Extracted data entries
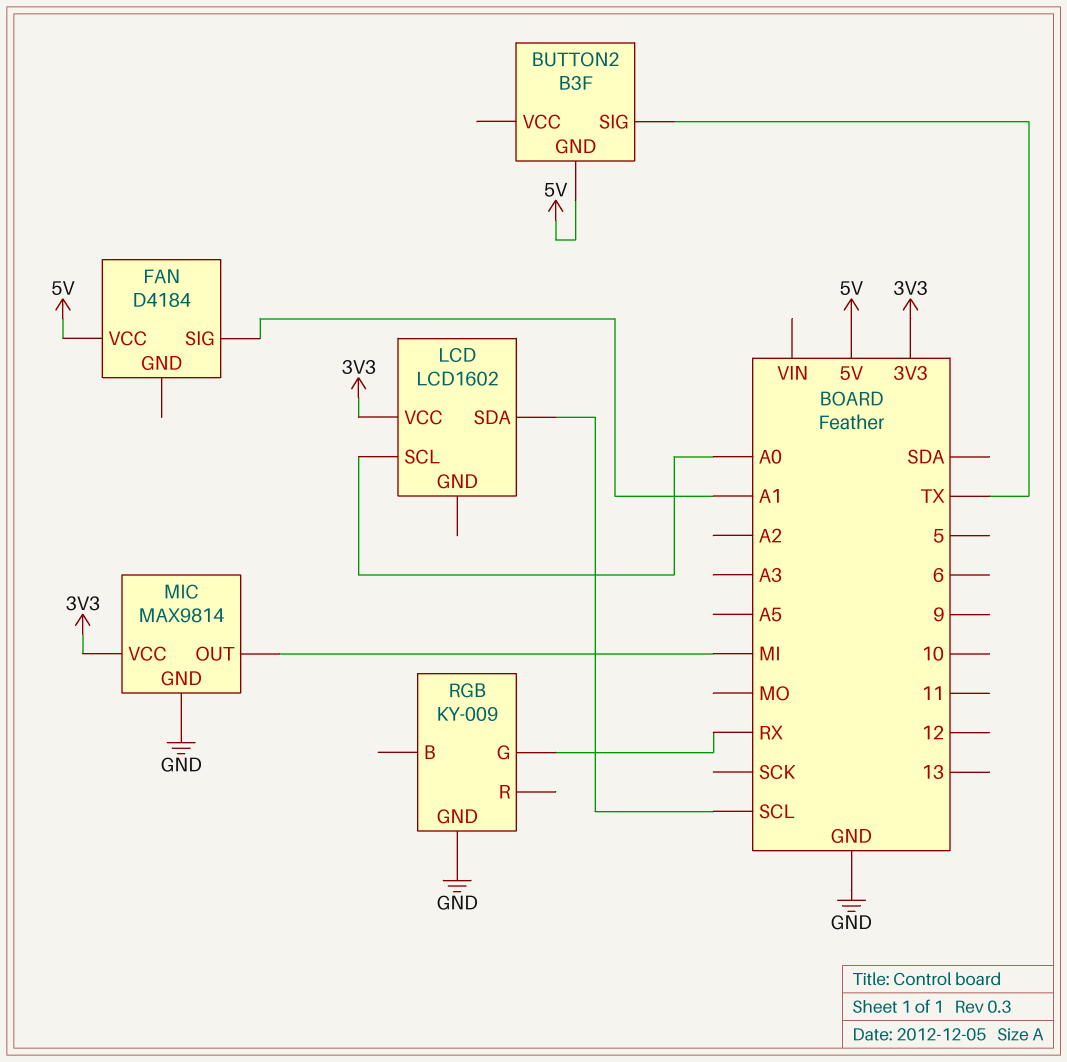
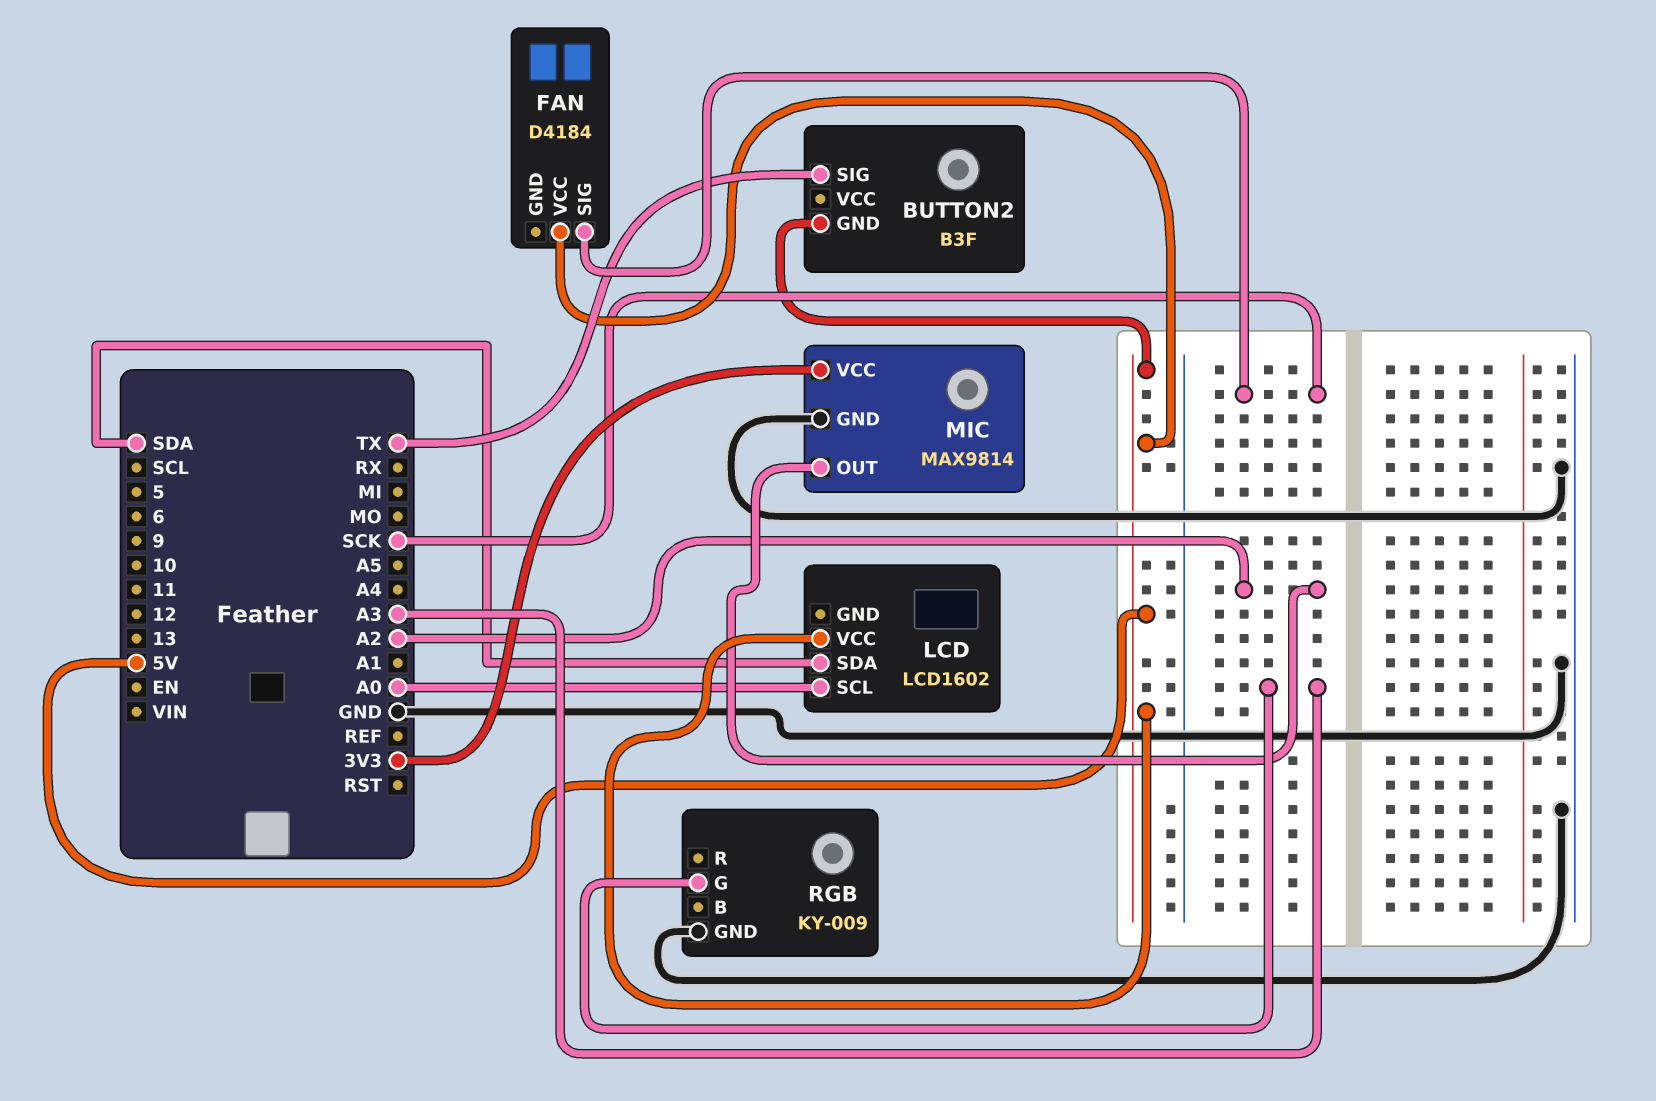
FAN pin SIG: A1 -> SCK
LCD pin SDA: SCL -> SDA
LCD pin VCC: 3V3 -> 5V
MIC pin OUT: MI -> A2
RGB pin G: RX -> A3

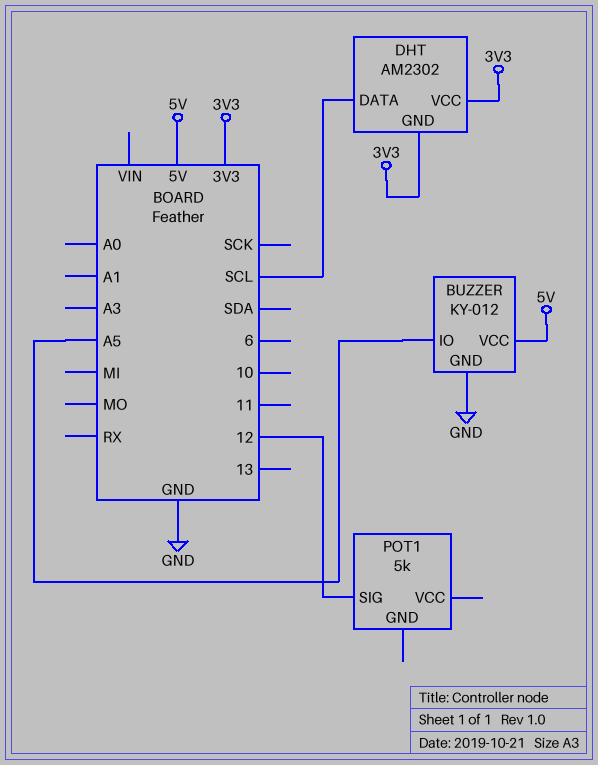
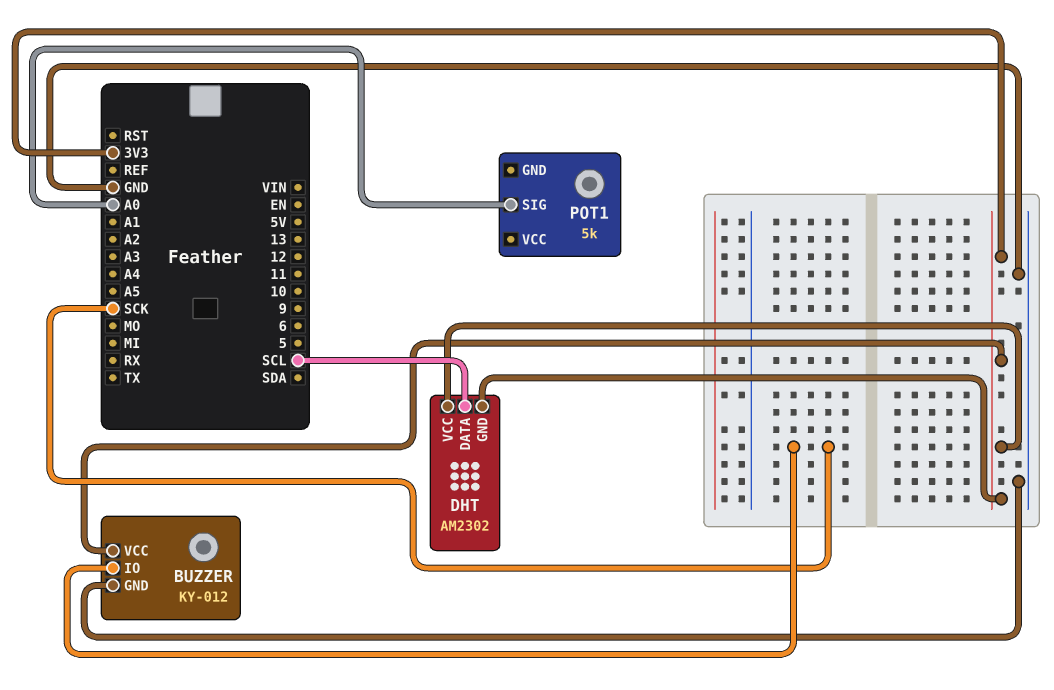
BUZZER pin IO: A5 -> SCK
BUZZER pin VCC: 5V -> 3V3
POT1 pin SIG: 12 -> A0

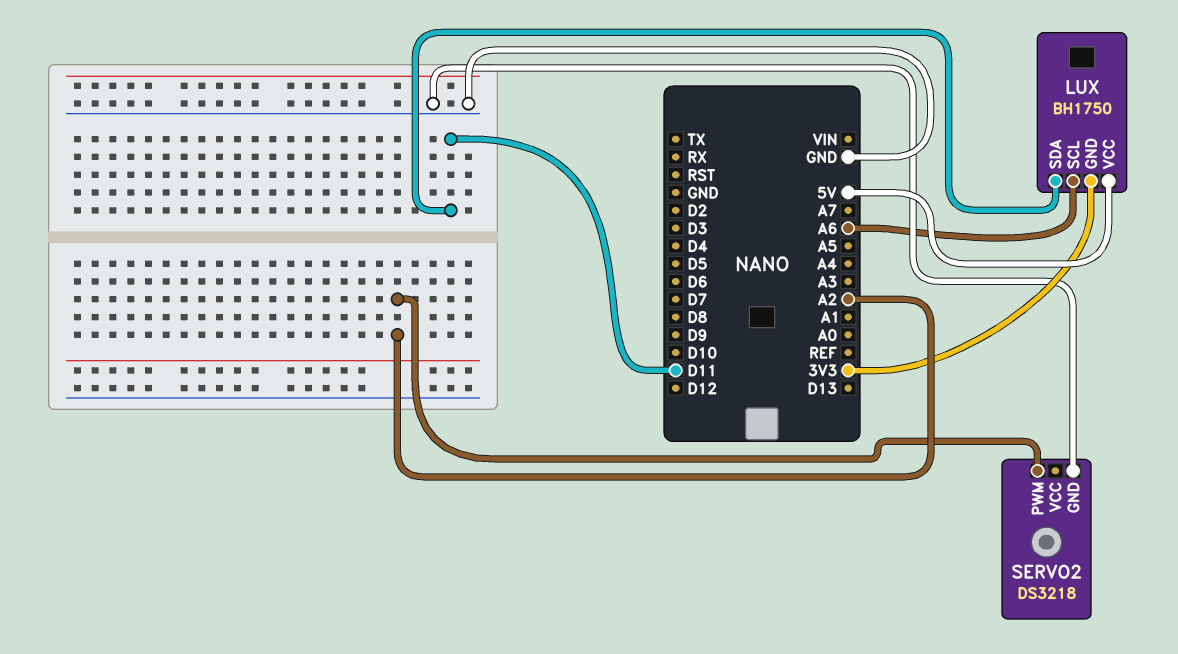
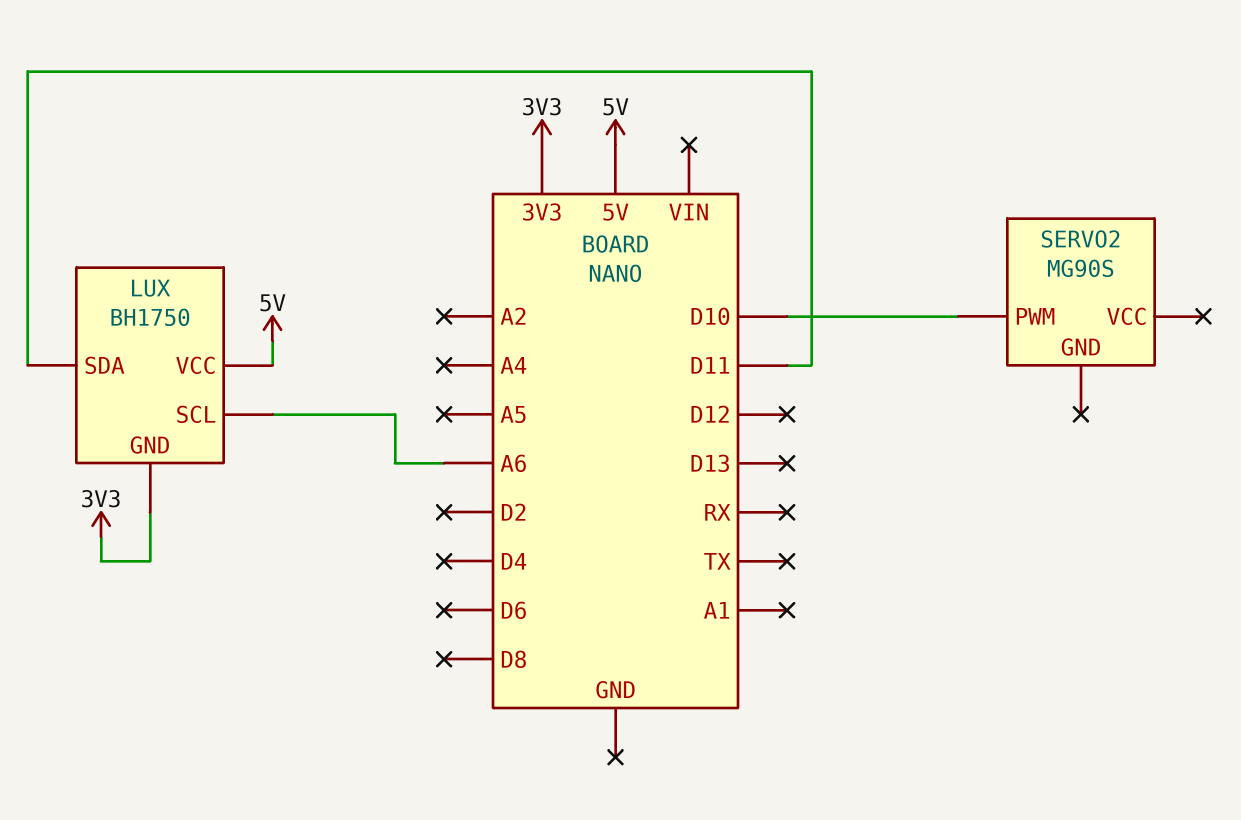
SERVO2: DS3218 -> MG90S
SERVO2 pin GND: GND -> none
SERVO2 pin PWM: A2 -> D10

TASK —
Every record should be duplicated exactly, though any picture in it must be left out.

RESPONSE FOR THIS EXERCISE —
FAN pin SIG: A1 -> SCK
LCD pin SDA: SCL -> SDA
LCD pin VCC: 3V3 -> 5V
MIC pin OUT: MI -> A2
RGB pin G: RX -> A3

BUZZER pin IO: A5 -> SCK
BUZZER pin VCC: 5V -> 3V3
POT1 pin SIG: 12 -> A0

SERVO2: DS3218 -> MG90S
SERVO2 pin GND: GND -> none
SERVO2 pin PWM: A2 -> D10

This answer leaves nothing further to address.